* **WORK TO BE COMPLETED**
Pull out each line from the items below that contains the string "instrumentName".

* **RECORDS SUPPLIED**
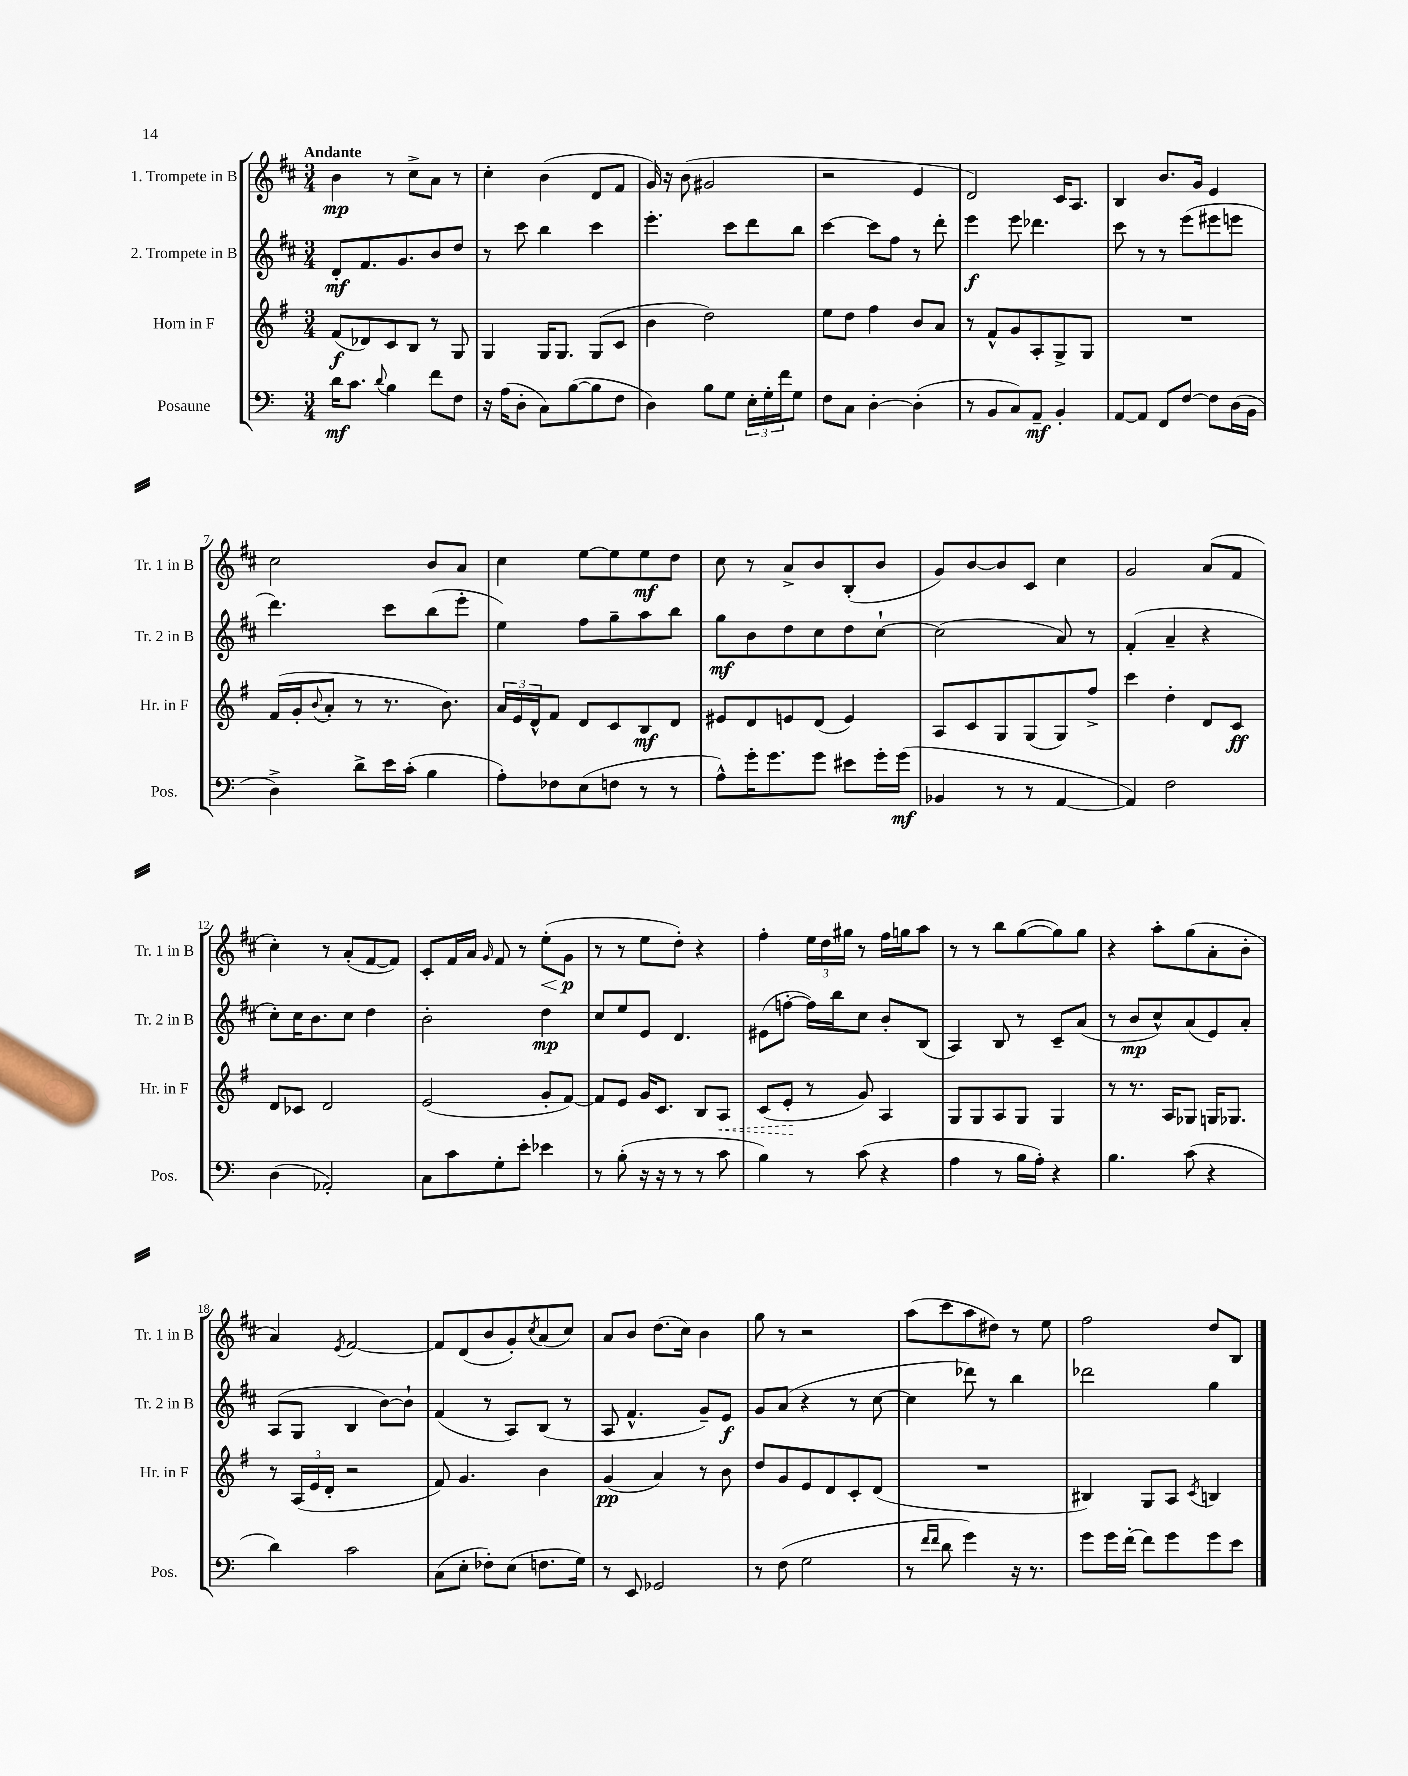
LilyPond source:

<<
\new StaffGroup <<
\new Staff = "s0" \with { instrumentName = "1. Trompete in B" shortInstrumentName = "Tr. 1 in B" } {
    \clef treble \key d \major \numericTimeSignature \time 3/4 \tempo "Andante"
    b'4\mp r8 cis''8-> a'8 r8 |
    cis''4-. b'4( d'8 fis'8 |
    g'16) r16 b'8( gis'2 |
    r2 e'4 |
    d'2) cis'16 a8. |
    b4 b'8. g'16 e'4 |
    cis''2 b'8 a'8 |
    cis''4 e''8~ e''8 e''8\mf d''8 |
    cis''8 r8 a'8-> b'8 b8-.( b'8 |
    g'8) b'8~ b'8 cis'8 cis''4 |
    g'2 a'8( fis'8 |
    cis''4-.) r8 a'8-.( fis'8~ fis'8) |
    cis'8-. fis'16 a'16 \grace { g'16 } fis'8 r8 e''8-.\<( g'8\p\! |
    r8 r8 e''8 d''8-.) r4 |
    fis''4-. \tuplet 3/2 { e''16 d''16 gis''16 } r8 fis''16 g''16 a''8 |
    r8 r8 b''8 g''8~( g''8) g''8 |
    r4 a''8-. g''8( a'8-. b'8-. |
    a'4) \acciaccatura { e'8 } fis'2~ |
    fis'8 d'8( b'8 g'8-.) \acciaccatura { cis''8 } a'8( cis''8) |
    a'8 b'8 d''8.( cis''16) b'4 |
    g''8 r8 r2 |
    a''8( cis'''8 a''8 dis''8) r8 e''8 |
    fis''2 d''8 b8 \bar "|." |
}
\new Staff = "s1" \with { instrumentName = "2. Trompete in B" shortInstrumentName = "Tr. 2 in B" } {
    \clef treble \key d \major \numericTimeSignature \time 3/4
    d'8-.\mf fis'8. g'8. b'8 d''8 |
    r8 cis'''8 b''4 cis'''4 |
    e'''4.-. cis'''8 d'''8 b''8 |
    cis'''4~ cis'''8 fis''8 r8 d'''8-. |
    e'''4\f e'''8 des'''4. |
    cis'''8 r8 r8 e'''8( eis'''8 e'''8 |
    d'''4.) cis'''8 b''8( e'''8-. |
    e''4) fis''8 g''8-- a''8 b''8 |
    g''8\mf b'8 d''8 cis''8 d''8 cis''8~-! |
    cis''2( a'8) r8 |
    fis'4-.( a'4-- r4 |
    cis''8-.) cis''16 b'8. cis''8 d''4 |
    b'2-. d''4\mp |
    cis''8 e''8 e'8 d'4. |
    eis'8( f''8~-. f''16) b''16 cis''8 b'8-. b8( |
    a4) b8 r8 cis'8-- a'8( |
    r8 b'8\mp cis''8-^) a'8( e'8) a'8-. |
    a8( g8 b4 b'8~) b'8-! |
    fis'4( r8 a8) b8( r8 |
    a8 fis'4.-^ g'8--) e'8\f |
    g'8 a'8( r4 r8 cis''8~ |
    cis''4 des'''8) r8 b''4 |
    des'''2 g''4 \bar "|." |
}
\new Staff = "s2" \with { instrumentName = "Horn in F" shortInstrumentName = "Hr. in F" } {
    \clef treble \key g \major \numericTimeSignature \time 3/4
    fis'8\f( des'8) c'8 b8 r8 g8 |
    g4 g16 g8. g8( c'8 |
    b'4 d''2) |
    e''8 d''8 fis''4 b'8 a'8 |
    r8 fis'8-^ g'8 a8-. g8-> g8 |
    R2. |
    fis'16( g'16-. \appoggiatura { b'8 } a'8-. r8 r8. b'8.) |
    \tuplet 3/2 { a'16 e'16 d'16-^ } fis'8 d'8 c'8 b8\mf d'8 |
    eis'8 d'8 e'8 d'8( e'4) |
    a8 c'8 g8 g8( g8) fis''8-> |
    c'''4 d''4-. d'8 c'8\ff |
    d'8 ces'8 d'2 |
    e'2( g'8-. fis'8~) |
    fis'8 e'8 g'16 c'8. b8 \once \override Hairpin.style = #'dashed-line a8\< |
    c'8( e'8-.\! r8 g'8) a4 |
    g8 g8 a8 g8 g4 |
    r8 r8. a16 ges8 g16 ges8. |
    r8 \tuplet 3/2 { a16( e'16 d'16-. } r2 |
    fis'8) g'4. b'4 |
    g'4\pp( a'4) r8 b'8 |
    d''8 g'8 e'8 d'8 c'8-. d'8( |
    R2. |
    bis4) g8 a8 \acciaccatura { c'8 } b4 \bar "|." |
}
\new Staff = "s3" \with { instrumentName = "Posaune" shortInstrumentName = "Pos." } {
    \clef bass \key c \major \numericTimeSignature \time 3/4
    d'16\mf c'8. \appoggiatura { d'8 } b4 f'8 f8 |
    r16 a16( d8-. c8) b8~( b8 f8 |
    d4) b8 g8 \tuplet 3/2 { e16-. g16-. f'16 } g8 |
    f8 c8 d4~-. d4-.( |
    r8 b,8 c8) a,8--\mf b,4-. |
    a,8~ a,8 f,8 f8~ f8 d16( b,16 |
    d4->) d'8-> e'16 c'16-.( b4 |
    a8-.) fes8 e8( f8 r8 r8 |
    a8-^) g'16-. g'8. g'8 eis'8 g'16-. g'16\mf( |
    bes,4 r8 r8 a,4~ |
    a,4) f2 |
    d4( aes,2-.) |
    c8 c'8 g8-. e'8-. ees'4 |
    r8 b8-.( r16 r16 r8 r8 c'8 |
    b4) r8 c'8( r4 |
    a4 r8 b16 a16-.) r4 |
    b4. c'8( r4 |
    d'4) c'2 |
    c8( e8-. fes8-.) e8( f8. g16) |
    r8 e,8 ges,2 |
    r8 f8( g2 |
    r8 \grace { f'16 f'16 } d'8 g'4) r16 r8. |
    g'8 g'16 f'16~-. f'8 g'8 g'8 e'8 \bar "|." |
}
>>
>>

* **WRITTEN ANSWER**
\new Staff = "s0" \with { instrumentName = "1. Trompete in B" shortInstrumentName = "Tr. 1 in B" } {
\new Staff = "s1" \with { instrumentName = "2. Trompete in B" shortInstrumentName = "Tr. 2 in B" } {
\new Staff = "s2" \with { instrumentName = "Horn in F" shortInstrumentName = "Hr. in F" } {
\new Staff = "s3" \with { instrumentName = "Posaune" shortInstrumentName = "Pos." } {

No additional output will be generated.